[WORK INSTRUCTION]
Return exactly those lines of the material below that fall between the line holding "Q1: PMOS AO3401" and the line holding "SW2: button (U6/P1.7, VA)", inclusive.

[RECORDS FOR THIS EXERCISE]
───
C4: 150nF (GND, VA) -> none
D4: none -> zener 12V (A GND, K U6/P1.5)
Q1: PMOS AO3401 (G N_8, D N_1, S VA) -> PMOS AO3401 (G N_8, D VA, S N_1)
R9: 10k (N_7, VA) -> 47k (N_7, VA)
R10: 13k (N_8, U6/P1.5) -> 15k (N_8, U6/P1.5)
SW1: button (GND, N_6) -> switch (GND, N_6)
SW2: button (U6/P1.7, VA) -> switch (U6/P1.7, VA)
───
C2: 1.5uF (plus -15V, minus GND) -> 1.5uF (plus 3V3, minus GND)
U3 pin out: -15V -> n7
───
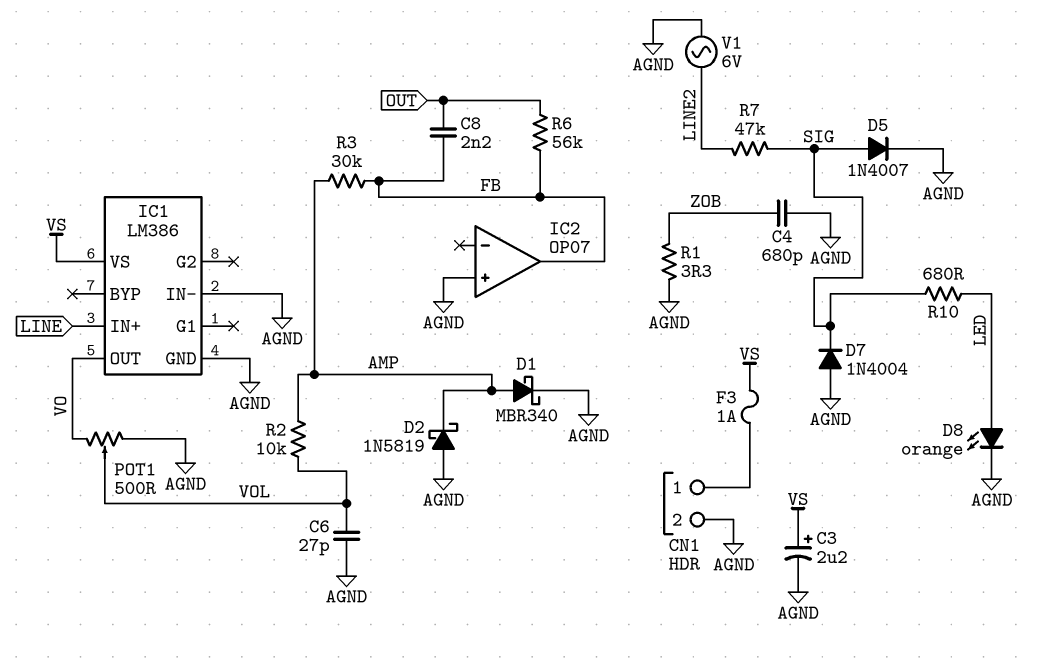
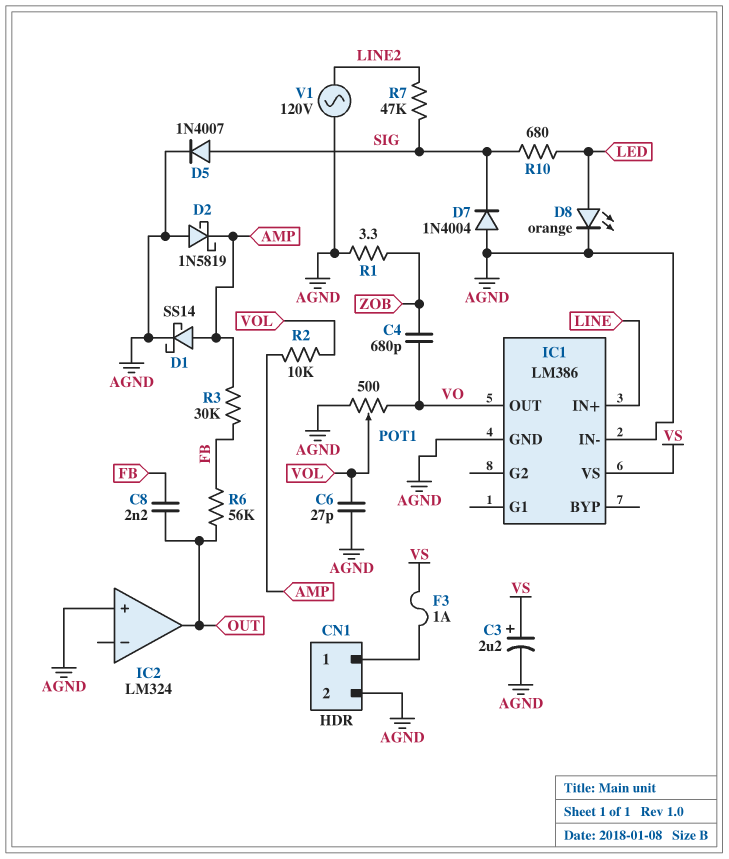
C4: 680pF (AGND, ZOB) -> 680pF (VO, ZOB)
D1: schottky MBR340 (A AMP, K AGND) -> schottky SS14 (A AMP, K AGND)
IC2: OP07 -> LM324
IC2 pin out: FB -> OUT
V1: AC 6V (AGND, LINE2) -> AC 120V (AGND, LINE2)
───
[RESPONSE FOR THIS EXERCISE]
Q1: PMOS AO3401 (G N_8, D N_1, S VA) -> PMOS AO3401 (G N_8, D VA, S N_1)
R9: 10k (N_7, VA) -> 47k (N_7, VA)
R10: 13k (N_8, U6/P1.5) -> 15k (N_8, U6/P1.5)
SW1: button (GND, N_6) -> switch (GND, N_6)
SW2: button (U6/P1.7, VA) -> switch (U6/P1.7, VA)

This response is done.